DATASET EXCERPTS
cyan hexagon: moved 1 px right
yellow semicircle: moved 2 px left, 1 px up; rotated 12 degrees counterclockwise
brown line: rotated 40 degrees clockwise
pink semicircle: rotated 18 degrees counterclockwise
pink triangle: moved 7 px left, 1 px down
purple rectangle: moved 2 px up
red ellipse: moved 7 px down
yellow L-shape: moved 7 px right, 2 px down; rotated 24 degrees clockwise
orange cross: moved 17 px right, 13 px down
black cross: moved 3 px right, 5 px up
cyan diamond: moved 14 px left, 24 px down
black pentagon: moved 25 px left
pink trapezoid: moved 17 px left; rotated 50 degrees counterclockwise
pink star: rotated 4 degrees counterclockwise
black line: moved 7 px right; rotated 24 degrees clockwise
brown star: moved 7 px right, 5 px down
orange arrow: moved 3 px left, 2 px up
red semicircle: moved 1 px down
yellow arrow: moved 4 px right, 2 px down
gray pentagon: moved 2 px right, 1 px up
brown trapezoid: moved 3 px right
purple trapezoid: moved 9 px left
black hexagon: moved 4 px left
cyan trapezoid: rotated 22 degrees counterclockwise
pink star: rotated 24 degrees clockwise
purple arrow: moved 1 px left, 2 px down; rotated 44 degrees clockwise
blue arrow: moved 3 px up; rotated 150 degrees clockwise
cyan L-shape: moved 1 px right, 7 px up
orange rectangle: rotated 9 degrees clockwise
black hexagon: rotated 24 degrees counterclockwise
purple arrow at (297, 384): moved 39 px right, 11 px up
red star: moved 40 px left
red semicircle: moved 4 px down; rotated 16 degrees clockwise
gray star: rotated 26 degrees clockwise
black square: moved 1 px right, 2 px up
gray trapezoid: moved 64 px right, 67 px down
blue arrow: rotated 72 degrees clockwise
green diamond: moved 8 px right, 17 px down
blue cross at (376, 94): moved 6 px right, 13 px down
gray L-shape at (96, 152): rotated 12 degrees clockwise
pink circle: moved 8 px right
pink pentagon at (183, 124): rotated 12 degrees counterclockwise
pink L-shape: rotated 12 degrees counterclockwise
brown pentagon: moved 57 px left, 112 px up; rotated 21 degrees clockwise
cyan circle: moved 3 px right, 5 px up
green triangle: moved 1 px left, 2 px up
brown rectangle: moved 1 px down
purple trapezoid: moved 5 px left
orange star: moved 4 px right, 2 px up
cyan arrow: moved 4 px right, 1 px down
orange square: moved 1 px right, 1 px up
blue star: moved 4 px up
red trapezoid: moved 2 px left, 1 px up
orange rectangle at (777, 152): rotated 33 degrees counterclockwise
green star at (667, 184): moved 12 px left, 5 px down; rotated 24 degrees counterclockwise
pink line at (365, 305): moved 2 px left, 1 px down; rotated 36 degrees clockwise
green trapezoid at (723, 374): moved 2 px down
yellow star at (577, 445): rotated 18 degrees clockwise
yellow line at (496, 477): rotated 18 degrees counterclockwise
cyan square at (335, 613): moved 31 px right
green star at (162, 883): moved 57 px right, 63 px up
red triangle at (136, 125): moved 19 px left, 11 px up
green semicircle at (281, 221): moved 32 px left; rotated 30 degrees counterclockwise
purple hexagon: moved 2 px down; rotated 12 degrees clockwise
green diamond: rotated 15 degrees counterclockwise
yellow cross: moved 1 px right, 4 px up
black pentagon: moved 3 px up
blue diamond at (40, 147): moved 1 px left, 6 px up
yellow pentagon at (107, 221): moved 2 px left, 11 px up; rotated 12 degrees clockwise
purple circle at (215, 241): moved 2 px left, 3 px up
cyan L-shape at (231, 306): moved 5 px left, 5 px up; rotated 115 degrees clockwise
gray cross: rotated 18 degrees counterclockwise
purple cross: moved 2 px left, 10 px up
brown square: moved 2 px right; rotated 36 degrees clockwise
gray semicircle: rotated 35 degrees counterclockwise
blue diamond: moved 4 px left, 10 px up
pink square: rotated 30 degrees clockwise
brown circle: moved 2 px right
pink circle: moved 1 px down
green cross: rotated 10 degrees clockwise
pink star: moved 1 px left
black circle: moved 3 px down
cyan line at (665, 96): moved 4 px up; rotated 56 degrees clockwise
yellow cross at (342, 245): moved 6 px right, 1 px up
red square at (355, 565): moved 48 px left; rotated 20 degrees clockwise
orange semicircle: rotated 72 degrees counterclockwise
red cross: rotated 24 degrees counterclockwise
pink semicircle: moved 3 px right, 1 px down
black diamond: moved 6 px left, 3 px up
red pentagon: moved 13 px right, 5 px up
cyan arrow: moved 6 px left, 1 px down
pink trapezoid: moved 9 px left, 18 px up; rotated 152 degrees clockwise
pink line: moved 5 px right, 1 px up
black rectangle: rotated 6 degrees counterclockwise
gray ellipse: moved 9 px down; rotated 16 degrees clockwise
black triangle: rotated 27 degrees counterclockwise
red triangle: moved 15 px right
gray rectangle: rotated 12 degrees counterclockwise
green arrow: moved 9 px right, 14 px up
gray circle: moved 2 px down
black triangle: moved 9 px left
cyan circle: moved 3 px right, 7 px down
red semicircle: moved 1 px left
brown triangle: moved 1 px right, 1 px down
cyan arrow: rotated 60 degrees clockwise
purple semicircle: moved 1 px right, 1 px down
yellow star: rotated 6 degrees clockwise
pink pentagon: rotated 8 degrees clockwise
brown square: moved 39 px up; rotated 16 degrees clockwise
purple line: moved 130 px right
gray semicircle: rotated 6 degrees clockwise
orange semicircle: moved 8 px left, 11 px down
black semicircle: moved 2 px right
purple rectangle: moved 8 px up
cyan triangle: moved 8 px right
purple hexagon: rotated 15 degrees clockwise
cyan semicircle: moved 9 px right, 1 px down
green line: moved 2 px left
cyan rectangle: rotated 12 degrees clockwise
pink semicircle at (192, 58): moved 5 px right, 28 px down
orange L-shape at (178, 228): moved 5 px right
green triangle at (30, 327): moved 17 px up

TO BE DONE
Express every row above as a JSON list of strings, one string per line, with any blank lines left out.

FULL SOLUTION
[
  "cyan hexagon: moved 1 px right",
  "yellow semicircle: moved 2 px left, 1 px up; rotated 12 degrees counterclockwise",
  "brown line: rotated 40 degrees clockwise",
  "pink semicircle: rotated 18 degrees counterclockwise",
  "pink triangle: moved 7 px left, 1 px down",
  "purple rectangle: moved 2 px up",
  "red ellipse: moved 7 px down",
  "yellow L-shape: moved 7 px right, 2 px down; rotated 24 degrees clockwise",
  "orange cross: moved 17 px right, 13 px down",
  "black cross: moved 3 px right, 5 px up",
  "cyan diamond: moved 14 px left, 24 px down",
  "black pentagon: moved 25 px left",
  "pink trapezoid: moved 17 px left; rotated 50 degrees counterclockwise",
  "pink star: rotated 4 degrees counterclockwise",
  "black line: moved 7 px right; rotated 24 degrees clockwise",
  "brown star: moved 7 px right, 5 px down",
  "orange arrow: moved 3 px left, 2 px up",
  "red semicircle: moved 1 px down",
  "yellow arrow: moved 4 px right, 2 px down",
  "gray pentagon: moved 2 px right, 1 px up",
  "brown trapezoid: moved 3 px right",
  "purple trapezoid: moved 9 px left",
  "black hexagon: moved 4 px left",
  "cyan trapezoid: rotated 22 degrees counterclockwise",
  "pink star: rotated 24 degrees clockwise",
  "purple arrow: moved 1 px left, 2 px down; rotated 44 degrees clockwise",
  "blue arrow: moved 3 px up; rotated 150 degrees clockwise",
  "cyan L-shape: moved 1 px right, 7 px up",
  "orange rectangle: rotated 9 degrees clockwise",
  "black hexagon: rotated 24 degrees counterclockwise",
  "purple arrow at (297, 384): moved 39 px right, 11 px up",
  "red star: moved 40 px left",
  "red semicircle: moved 4 px down; rotated 16 degrees clockwise",
  "gray star: rotated 26 degrees clockwise",
  "black square: moved 1 px right, 2 px up",
  "gray trapezoid: moved 64 px right, 67 px down",
  "blue arrow: rotated 72 degrees clockwise",
  "green diamond: moved 8 px right, 17 px down",
  "blue cross at (376, 94): moved 6 px right, 13 px down",
  "gray L-shape at (96, 152): rotated 12 degrees clockwise",
  "pink circle: moved 8 px right",
  "pink pentagon at (183, 124): rotated 12 degrees counterclockwise",
  "pink L-shape: rotated 12 degrees counterclockwise",
  "brown pentagon: moved 57 px left, 112 px up; rotated 21 degrees clockwise",
  "cyan circle: moved 3 px right, 5 px up",
  "green triangle: moved 1 px left, 2 px up",
  "brown rectangle: moved 1 px down",
  "purple trapezoid: moved 5 px left",
  "orange star: moved 4 px right, 2 px up",
  "cyan arrow: moved 4 px right, 1 px down",
  "orange square: moved 1 px right, 1 px up",
  "blue star: moved 4 px up",
  "red trapezoid: moved 2 px left, 1 px up",
  "orange rectangle at (777, 152): rotated 33 degrees counterclockwise",
  "green star at (667, 184): moved 12 px left, 5 px down; rotated 24 degrees counterclockwise",
  "pink line at (365, 305): moved 2 px left, 1 px down; rotated 36 degrees clockwise",
  "green trapezoid at (723, 374): moved 2 px down",
  "yellow star at (577, 445): rotated 18 degrees clockwise",
  "yellow line at (496, 477): rotated 18 degrees counterclockwise",
  "cyan square at (335, 613): moved 31 px right",
  "green star at (162, 883): moved 57 px right, 63 px up",
  "red triangle at (136, 125): moved 19 px left, 11 px up",
  "green semicircle at (281, 221): moved 32 px left; rotated 30 degrees counterclockwise",
  "purple hexagon: moved 2 px down; rotated 12 degrees clockwise",
  "green diamond: rotated 15 degrees counterclockwise",
  "yellow cross: moved 1 px right, 4 px up",
  "black pentagon: moved 3 px up",
  "blue diamond at (40, 147): moved 1 px left, 6 px up",
  "yellow pentagon at (107, 221): moved 2 px left, 11 px up; rotated 12 degrees clockwise",
  "purple circle at (215, 241): moved 2 px left, 3 px up",
  "cyan L-shape at (231, 306): moved 5 px left, 5 px up; rotated 115 degrees clockwise",
  "gray cross: rotated 18 degrees counterclockwise",
  "purple cross: moved 2 px left, 10 px up",
  "brown square: moved 2 px right; rotated 36 degrees clockwise",
  "gray semicircle: rotated 35 degrees counterclockwise",
  "blue diamond: moved 4 px left, 10 px up",
  "pink square: rotated 30 degrees clockwise",
  "brown circle: moved 2 px right",
  "pink circle: moved 1 px down",
  "green cross: rotated 10 degrees clockwise",
  "pink star: moved 1 px left",
  "black circle: moved 3 px down",
  "cyan line at (665, 96): moved 4 px up; rotated 56 degrees clockwise",
  "yellow cross at (342, 245): moved 6 px right, 1 px up",
  "red square at (355, 565): moved 48 px left; rotated 20 degrees clockwise",
  "orange semicircle: rotated 72 degrees counterclockwise",
  "red cross: rotated 24 degrees counterclockwise",
  "pink semicircle: moved 3 px right, 1 px down",
  "black diamond: moved 6 px left, 3 px up",
  "red pentagon: moved 13 px right, 5 px up",
  "cyan arrow: moved 6 px left, 1 px down",
  "pink trapezoid: moved 9 px left, 18 px up; rotated 152 degrees clockwise",
  "pink line: moved 5 px right, 1 px up",
  "black rectangle: rotated 6 degrees counterclockwise",
  "gray ellipse: moved 9 px down; rotated 16 degrees clockwise",
  "black triangle: rotated 27 degrees counterclockwise",
  "red triangle: moved 15 px right",
  "gray rectangle: rotated 12 degrees counterclockwise",
  "green arrow: moved 9 px right, 14 px up",
  "gray circle: moved 2 px down",
  "black triangle: moved 9 px left",
  "cyan circle: moved 3 px right, 7 px down",
  "red semicircle: moved 1 px left",
  "brown triangle: moved 1 px right, 1 px down",
  "cyan arrow: rotated 60 degrees clockwise",
  "purple semicircle: moved 1 px right, 1 px down",
  "yellow star: rotated 6 degrees clockwise",
  "pink pentagon: rotated 8 degrees clockwise",
  "brown square: moved 39 px up; rotated 16 degrees clockwise",
  "purple line: moved 130 px right",
  "gray semicircle: rotated 6 degrees clockwise",
  "orange semicircle: moved 8 px left, 11 px down",
  "black semicircle: moved 2 px right",
  "purple rectangle: moved 8 px up",
  "cyan triangle: moved 8 px right",
  "purple hexagon: rotated 15 degrees clockwise",
  "cyan semicircle: moved 9 px right, 1 px down",
  "green line: moved 2 px left",
  "cyan rectangle: rotated 12 degrees clockwise",
  "pink semicircle at (192, 58): moved 5 px right, 28 px down",
  "orange L-shape at (178, 228): moved 5 px right",
  "green triangle at (30, 327): moved 17 px up"
]